• TASK TO COMPLETE:
Could you give the data that follows again exactly, without its pictures?

-- WORKING DATA follows --

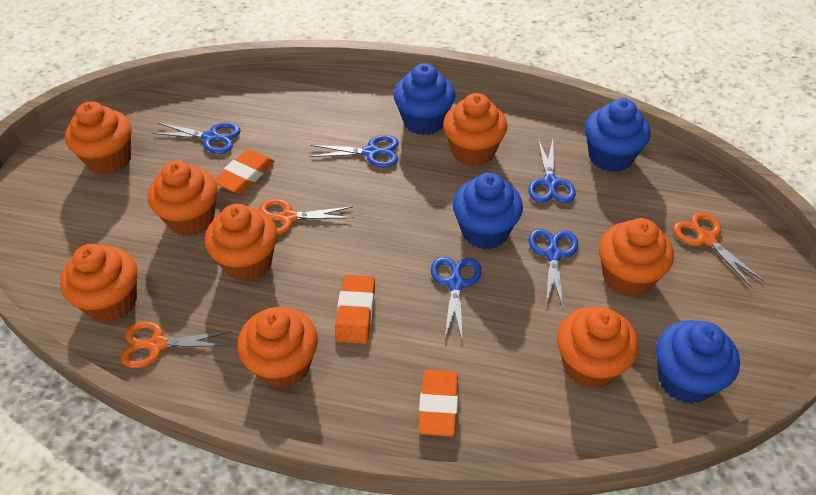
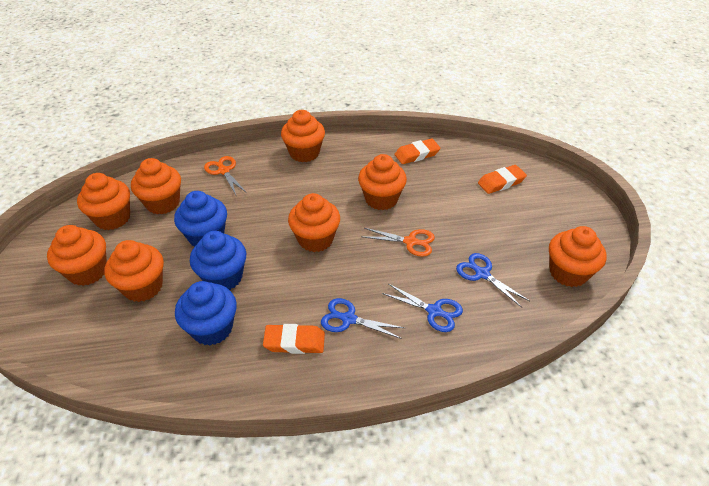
blue cupcake: 4 -> 3
blue scissors: 5 -> 3
orange scissors: 3 -> 2

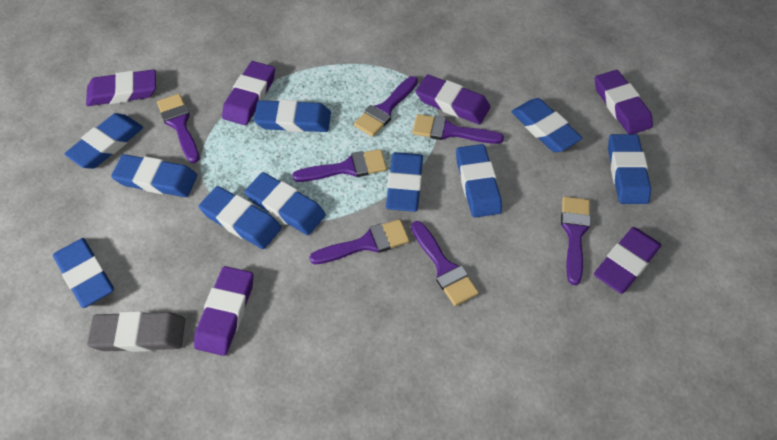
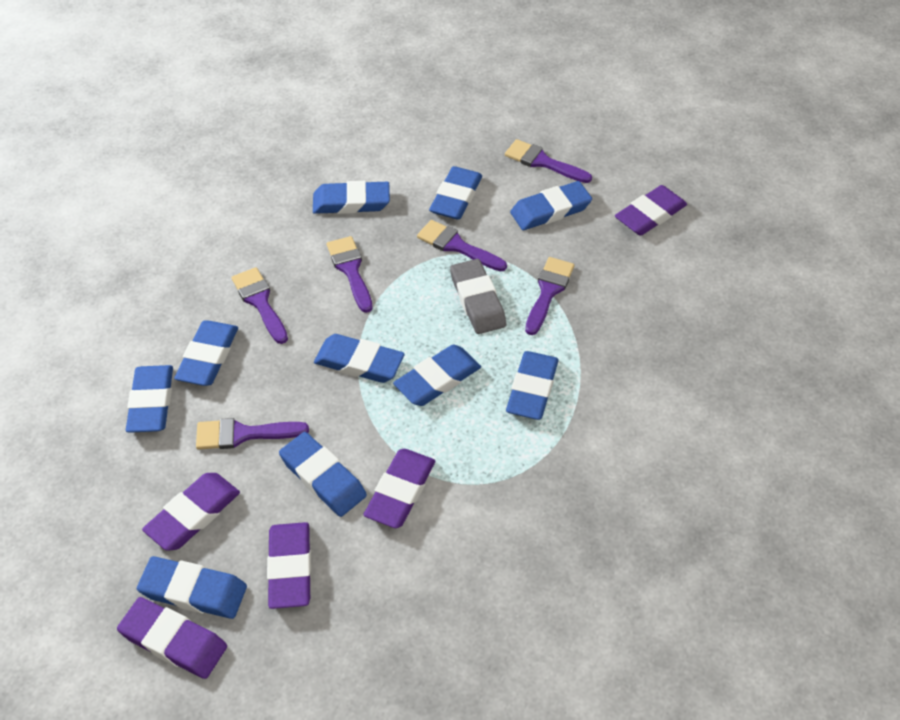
purple brush: 7 -> 6
purple eraser: 6 -> 5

-- WORKING DATA concluded --

• RESPONSE TO THIS EXERCISE:
blue cupcake: 4 -> 3
blue scissors: 5 -> 3
orange scissors: 3 -> 2

purple brush: 7 -> 6
purple eraser: 6 -> 5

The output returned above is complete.